══ DATA

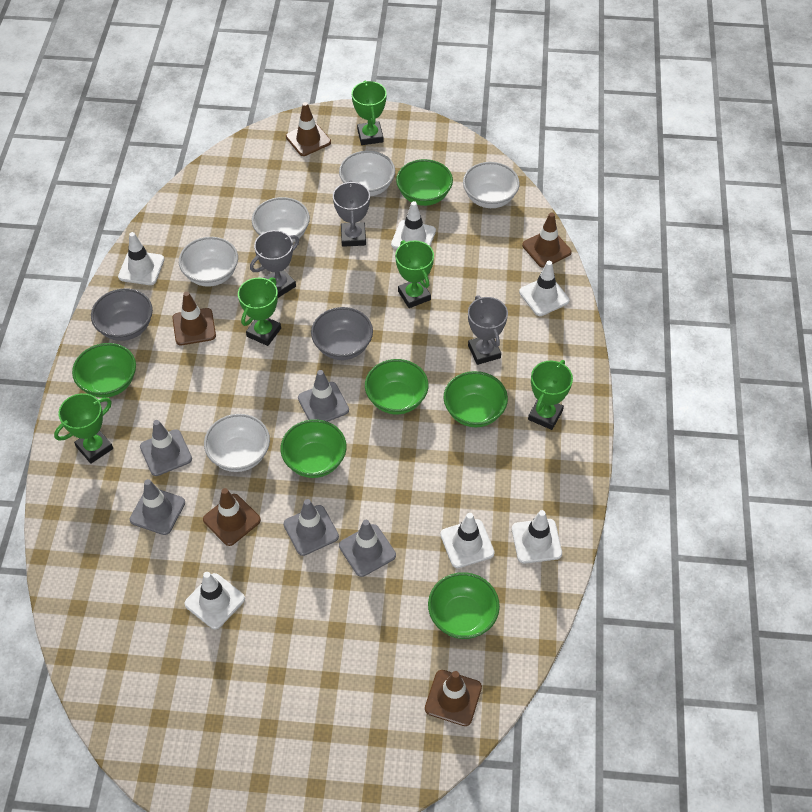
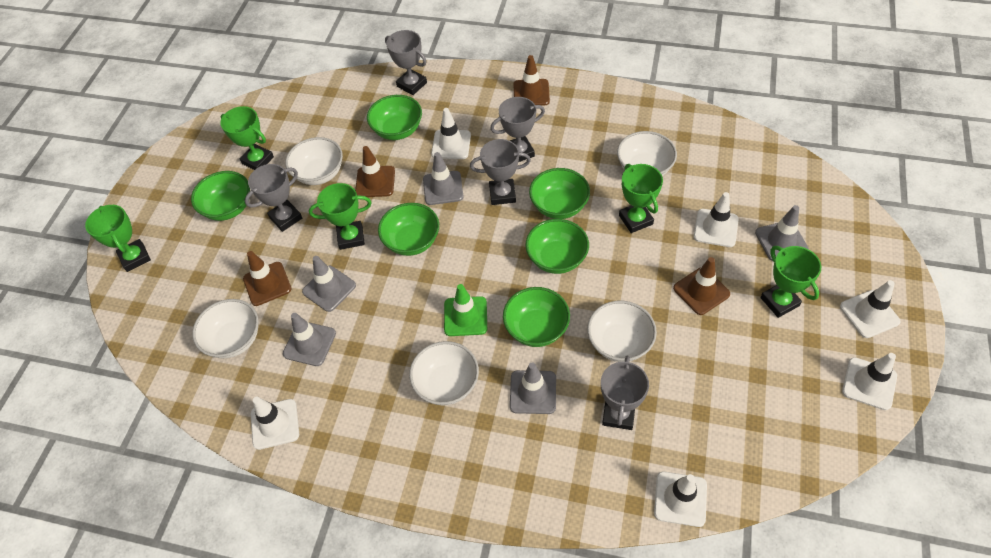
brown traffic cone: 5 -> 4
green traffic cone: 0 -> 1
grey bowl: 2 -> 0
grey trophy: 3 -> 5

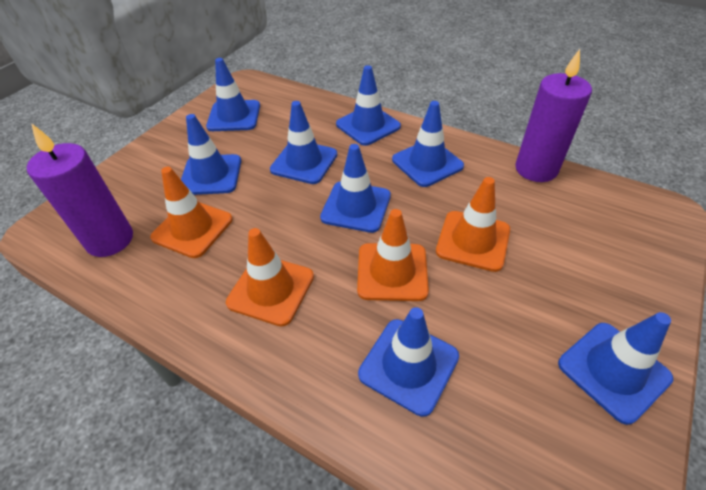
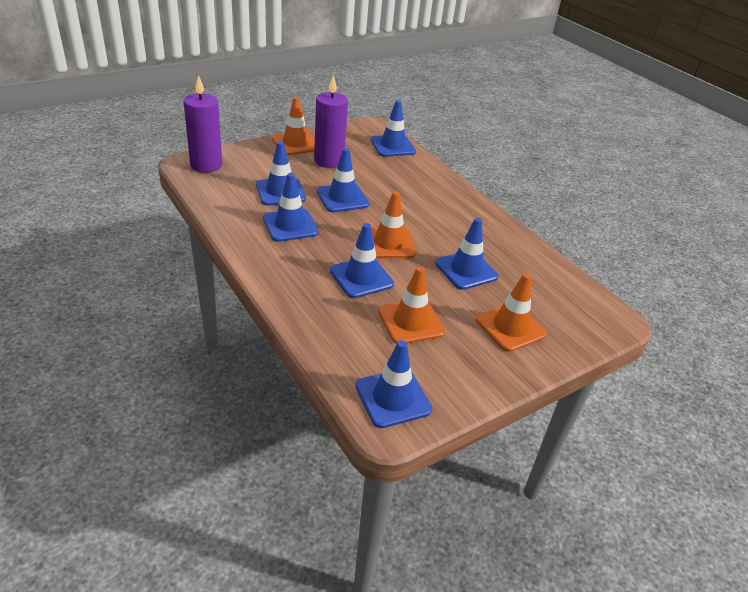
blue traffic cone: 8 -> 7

════

Write out the material above once more, exactly as it reads, with no pictures.

■ **TASK RESULT**:
brown traffic cone: 5 -> 4
green traffic cone: 0 -> 1
grey bowl: 2 -> 0
grey trophy: 3 -> 5

blue traffic cone: 8 -> 7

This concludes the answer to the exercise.